Print the whole listing again exactly, keeping no pictures in it.

● **Dataset content**
────
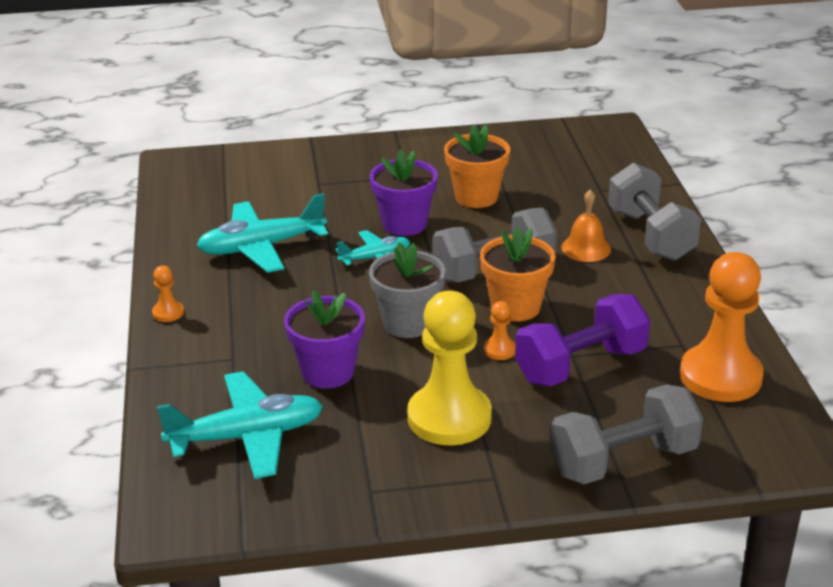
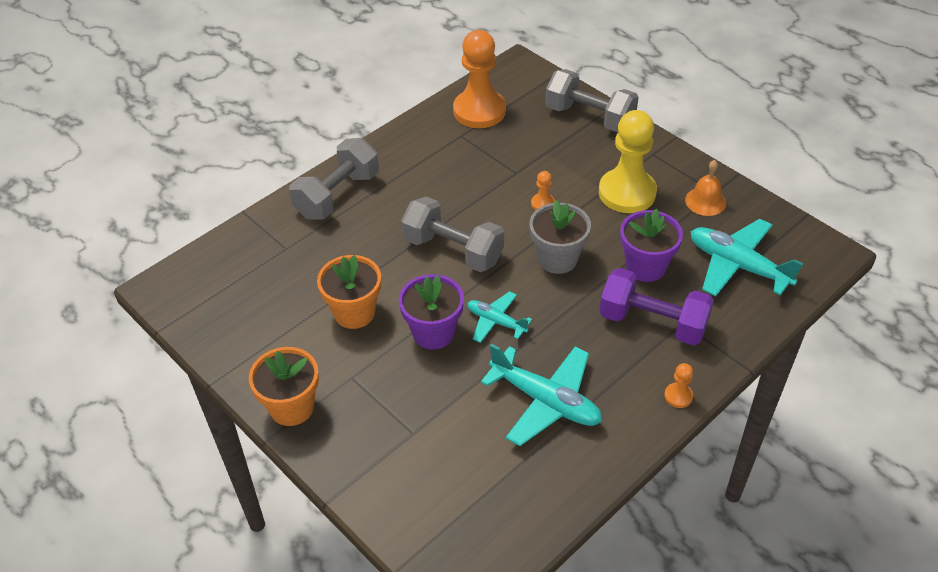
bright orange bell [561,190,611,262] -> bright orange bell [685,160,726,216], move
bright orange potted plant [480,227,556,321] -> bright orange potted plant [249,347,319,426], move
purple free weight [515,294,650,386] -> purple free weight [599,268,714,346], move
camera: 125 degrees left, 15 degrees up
────
● **The answer**
bright orange bell [561,190,611,262] -> bright orange bell [685,160,726,216], move
bright orange potted plant [480,227,556,321] -> bright orange potted plant [249,347,319,426], move
purple free weight [515,294,650,386] -> purple free weight [599,268,714,346], move
camera: 125 degrees left, 15 degrees up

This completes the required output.